▶ EXERCISE REQUIREMENTS
Exactly the lines from the one that contains "R8: 1k (NET2, U2/RB4) -> none" through the end of the material below are to be output, the first and last included.

▶ PROVIDED DATA
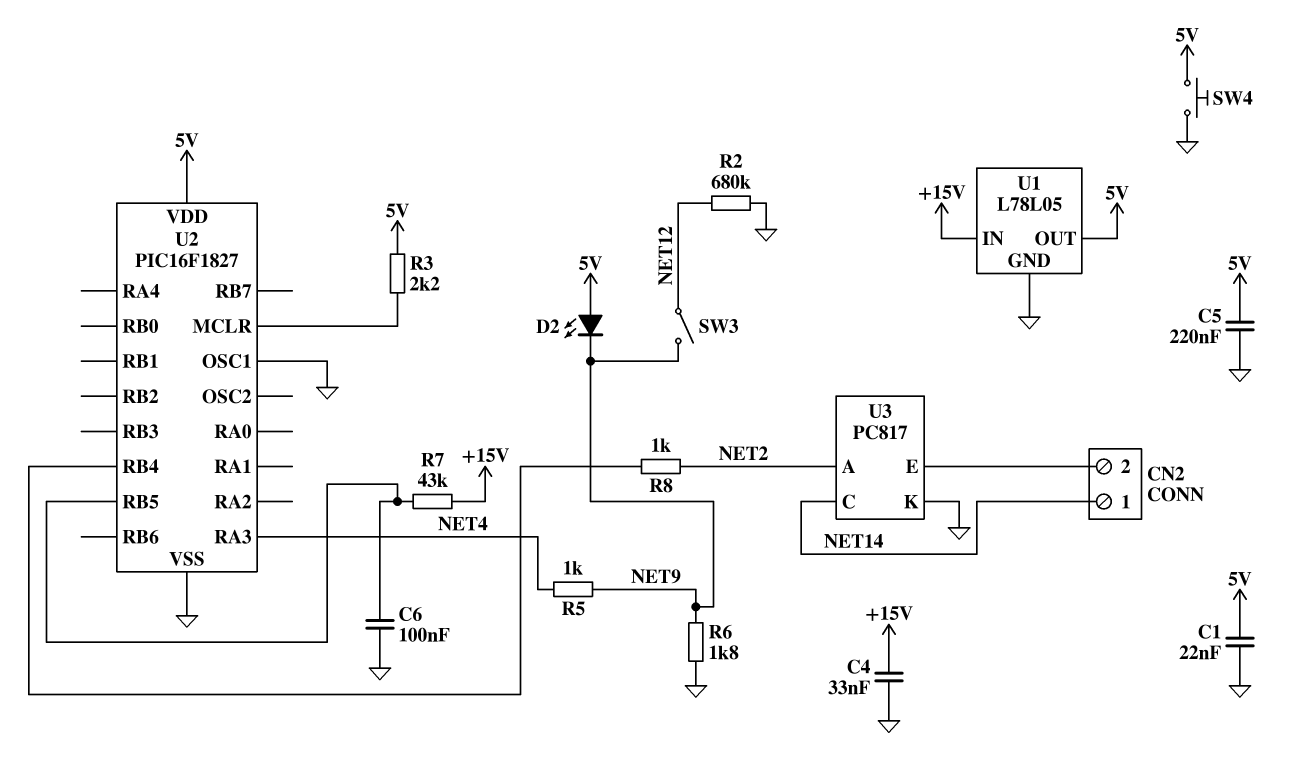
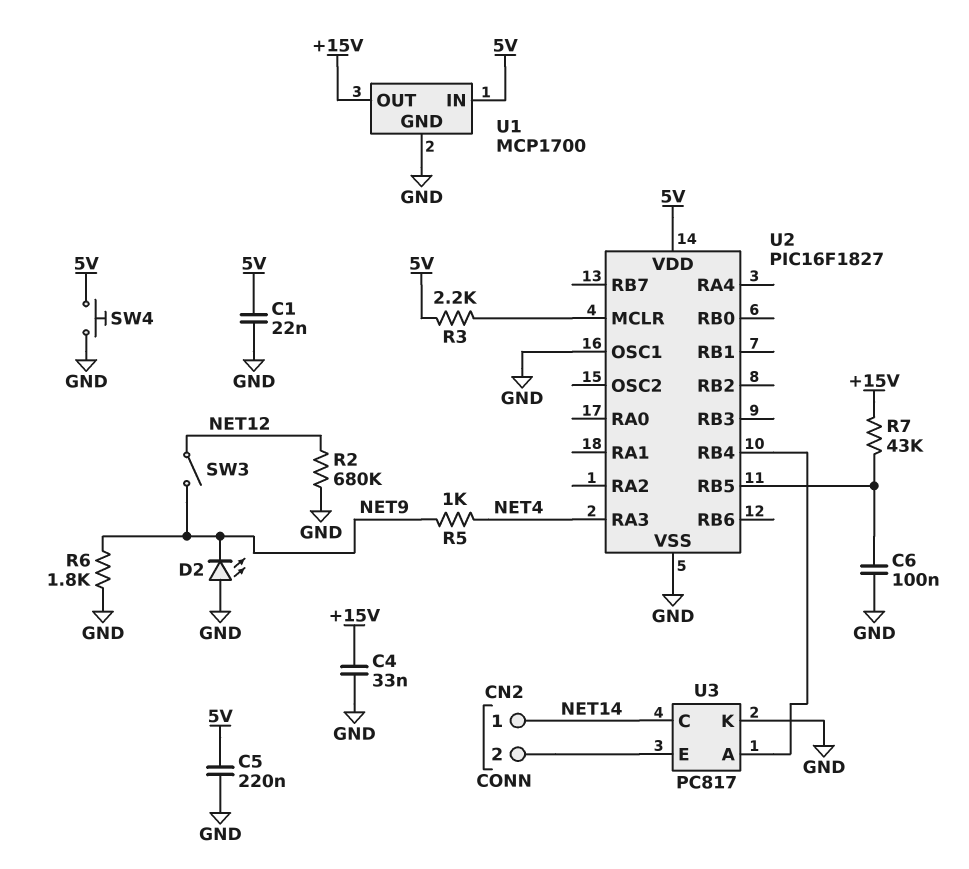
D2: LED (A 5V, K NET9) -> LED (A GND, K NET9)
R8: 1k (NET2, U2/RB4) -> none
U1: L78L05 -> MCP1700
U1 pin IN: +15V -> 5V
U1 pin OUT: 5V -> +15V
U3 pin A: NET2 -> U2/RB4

▶ PROBLEM SOLUTION
R8: 1k (NET2, U2/RB4) -> none
U1: L78L05 -> MCP1700
U1 pin IN: +15V -> 5V
U1 pin OUT: 5V -> +15V
U3 pin A: NET2 -> U2/RB4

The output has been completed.